▸ **ASSIGNMENT**
Everything below from the line with "pink line: (52, 29) -> (55, 30), turned 40" through the line with "gray arrow: (87, 73) -> (97, 68), moved" must be retyped exactly, except the pictures.

■ ■ ■

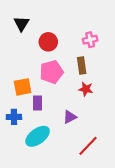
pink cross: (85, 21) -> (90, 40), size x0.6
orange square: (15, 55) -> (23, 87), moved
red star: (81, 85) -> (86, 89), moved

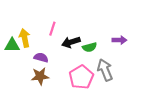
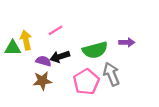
pink line: (52, 29) -> (55, 30), turned 40
black arrow: (71, 42) -> (60, 57), moved
green semicircle: (90, 47) -> (95, 50), size x1.6

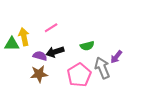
purple arrow: (127, 42) -> (116, 57), moved, turned 128
green semicircle: (95, 50) -> (87, 46), size x0.6

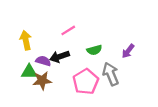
pink line: (51, 28) -> (68, 30), moved
green triangle: (12, 44) -> (29, 72), moved
purple arrow: (116, 57) -> (128, 51), moved

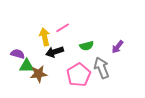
yellow arrow: (26, 40) -> (45, 37), moved
purple semicircle: (43, 61) -> (18, 54), moved

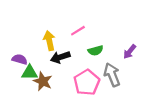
pink line: (63, 28) -> (78, 31), moved
brown star: (39, 74) -> (43, 81), turned 30

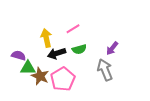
green semicircle: (96, 51) -> (79, 49), moved
purple arrow: (130, 52) -> (112, 48), moved
pink pentagon: (87, 82) -> (63, 79), moved

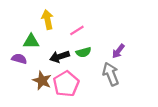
yellow arrow: (46, 38) -> (48, 20), moved
green triangle: (28, 68) -> (31, 41), moved

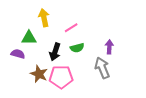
purple arrow: (118, 51) -> (109, 47), turned 144
black arrow: (60, 57) -> (55, 52), turned -54
pink pentagon: (66, 84) -> (61, 77), turned 30

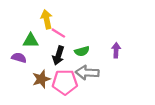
pink line: (71, 28) -> (58, 33), moved, turned 64
gray arrow: (102, 68) -> (87, 73), moved, turned -65
brown star: (39, 74) -> (41, 79), turned 30

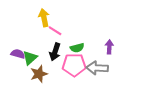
green triangle: (31, 41) -> (30, 58), moved, turned -42
gray arrow: (87, 73) -> (97, 68), moved
pink pentagon: (65, 82) -> (74, 65), moved

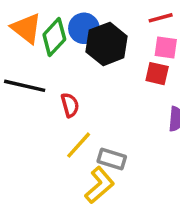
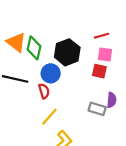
blue circle: (84, 28) -> (51, 73), moved
green diamond: (54, 37) -> (34, 48), turned -30
gray rectangle: (112, 159) -> (97, 109), moved

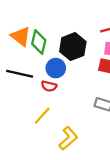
red semicircle: (44, 91) -> (49, 86), turned 120
yellow line: (49, 117) -> (42, 116), moved

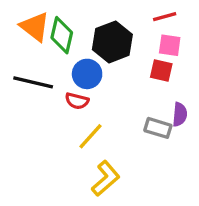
yellow line: (42, 116) -> (90, 136), moved

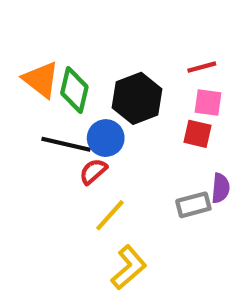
black line: (33, 82) -> (66, 144), moved
red semicircle: (77, 101) -> (93, 171), turned 125
gray rectangle: (158, 128) -> (193, 205), turned -32

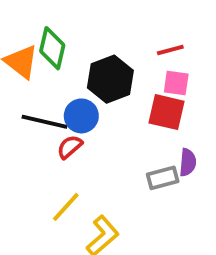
green diamond: (74, 90) -> (52, 48), moved
red square: (198, 134) -> (166, 112), size x1.4
yellow line: (110, 215) -> (66, 207), moved

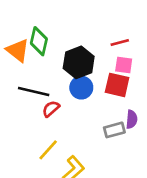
blue circle: (81, 116) -> (81, 88), moved

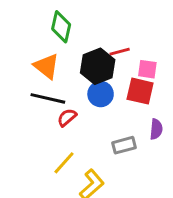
green diamond: (39, 41) -> (61, 27), moved
red line: (120, 43) -> (120, 52), moved
orange triangle: (18, 50) -> (46, 66), moved
gray rectangle: (114, 130) -> (124, 145), moved

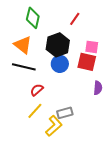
red line: (120, 52) -> (75, 19), moved, turned -40
red semicircle: (67, 117) -> (37, 90), moved
gray rectangle: (124, 145) -> (65, 113), moved

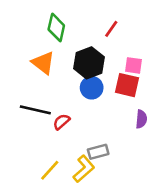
black line: (24, 67) -> (35, 110), moved
yellow line: (35, 111) -> (50, 170), moved

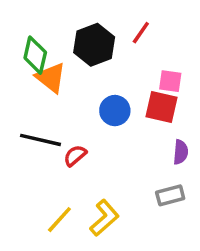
green diamond: (56, 27) -> (35, 55), moved
black hexagon: (89, 63) -> (94, 45), moved
gray rectangle: (98, 152) -> (170, 195), moved

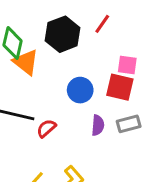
purple semicircle: (181, 152) -> (98, 125), moved
gray rectangle: (170, 195) -> (129, 124), moved

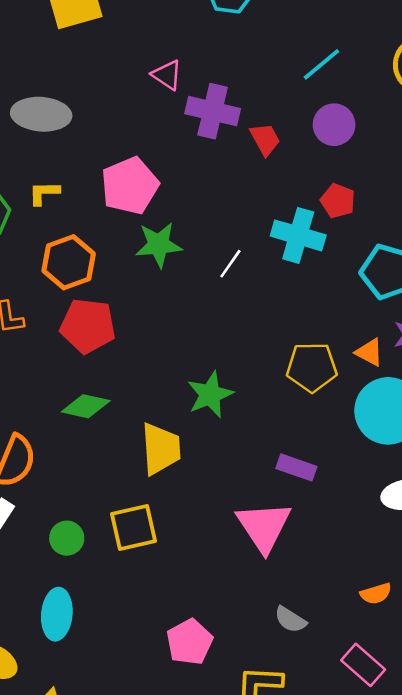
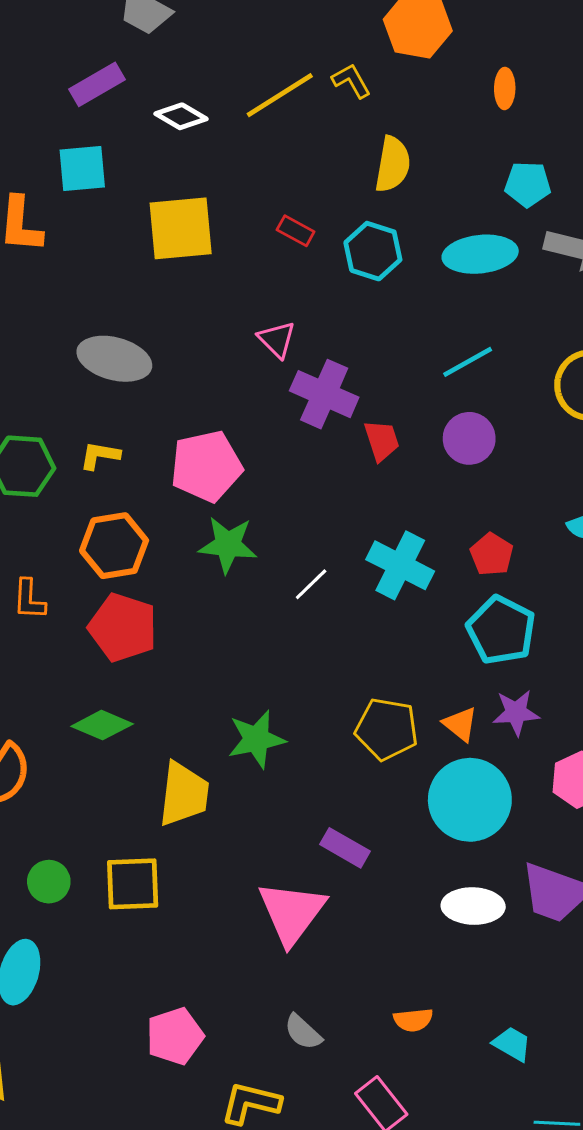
red pentagon: (338, 201) -> (492, 554), moved

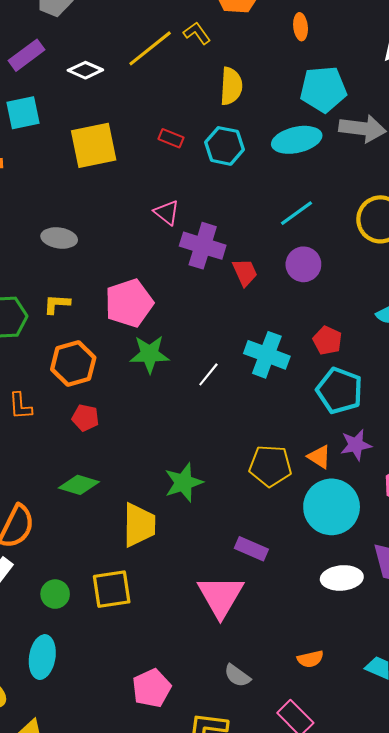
cyan pentagon: (528, 184) -> (323, 89), size x1.5
gray ellipse: (114, 359) -> (59, 238), size x0.7
red pentagon: (123, 627) -> (85, 418), size x0.6

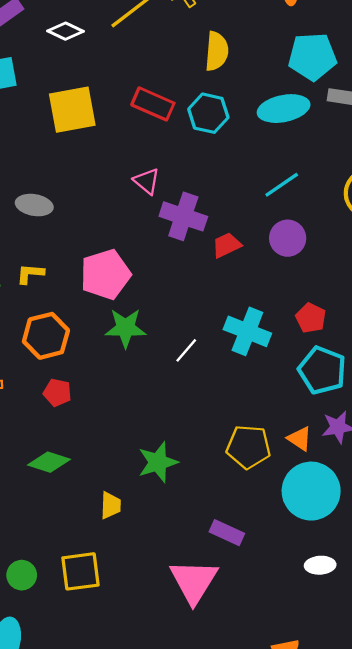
red rectangle: (171, 138) -> (153, 104), size x1.6
red trapezoid: (245, 272) -> (227, 245), turned -92
yellow trapezoid: (139, 525) -> (111, 505), size x0.6
white ellipse: (342, 578) -> (320, 565), size x0.7

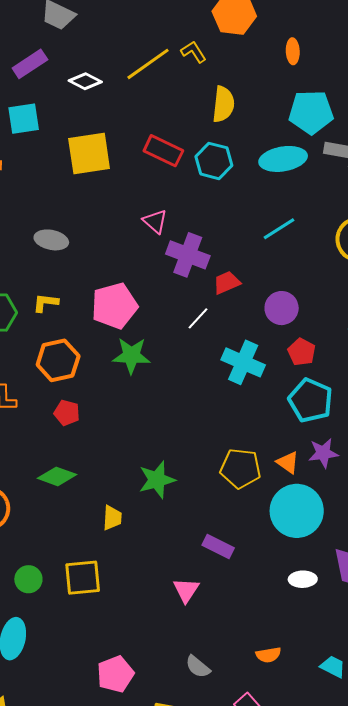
purple circle: (288, 238) -> (282, 308), moved
white line: (186, 350) -> (198, 318), moved
pink triangle: (194, 581) -> (186, 590), size x0.6

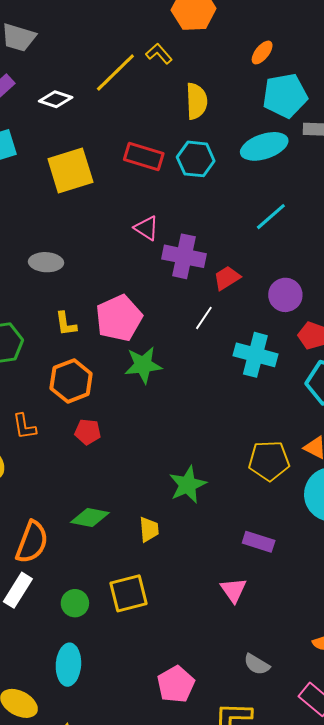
orange ellipse: (293, 51) -> (262, 53), moved, turned 50
yellow L-shape: (46, 303) -> (66, 324), moved, turned -96
green diamond: (57, 476) -> (90, 518), moved

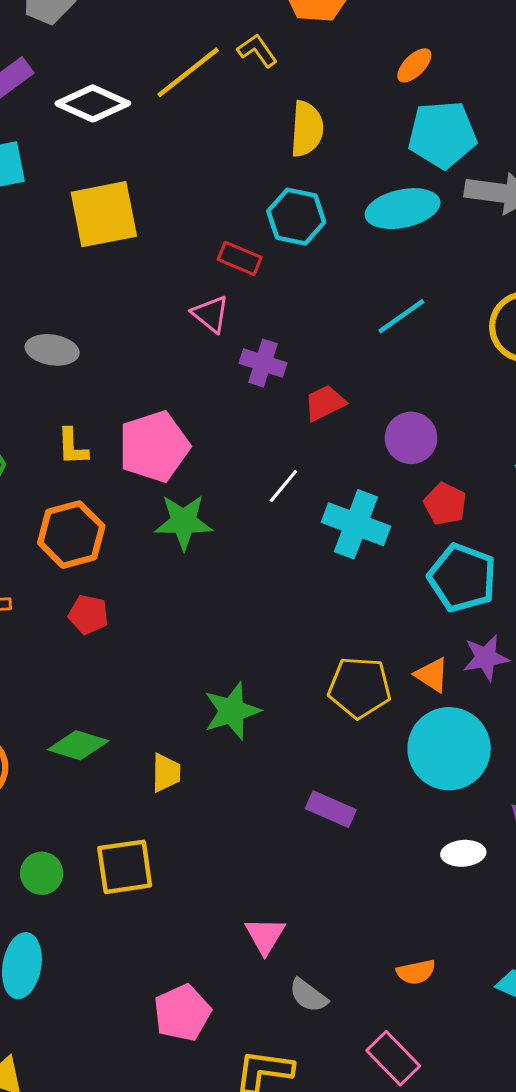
white diamond: (56, 99) -> (93, 103), size x1.4
red rectangle: (144, 156) -> (240, 258), moved, size x0.7
purple cross: (184, 256) -> (263, 363), size x0.7
white line: (204, 318) -> (283, 486), moved
pink triangle: (233, 590) -> (265, 936), moved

■ ■ ■

▸ **ANSWER BELOW**
pink line: (52, 29) -> (55, 30), turned 40
black arrow: (71, 42) -> (60, 57), moved
green semicircle: (90, 47) -> (95, 50), size x1.6

purple arrow: (127, 42) -> (116, 57), moved, turned 128
green semicircle: (95, 50) -> (87, 46), size x0.6

pink line: (51, 28) -> (68, 30), moved
green triangle: (12, 44) -> (29, 72), moved
purple arrow: (116, 57) -> (128, 51), moved

yellow arrow: (26, 40) -> (45, 37), moved
purple semicircle: (43, 61) -> (18, 54), moved

pink line: (63, 28) -> (78, 31), moved
brown star: (39, 74) -> (43, 81), turned 30

green semicircle: (96, 51) -> (79, 49), moved
purple arrow: (130, 52) -> (112, 48), moved
pink pentagon: (87, 82) -> (63, 79), moved

yellow arrow: (46, 38) -> (48, 20), moved
green triangle: (28, 68) -> (31, 41), moved

purple arrow: (118, 51) -> (109, 47), turned 144
black arrow: (60, 57) -> (55, 52), turned -54
pink pentagon: (66, 84) -> (61, 77), turned 30

pink line: (71, 28) -> (58, 33), moved, turned 64
gray arrow: (102, 68) -> (87, 73), moved, turned -65
brown star: (39, 74) -> (41, 79), turned 30

green triangle: (31, 41) -> (30, 58), moved, turned -42
gray arrow: (87, 73) -> (97, 68), moved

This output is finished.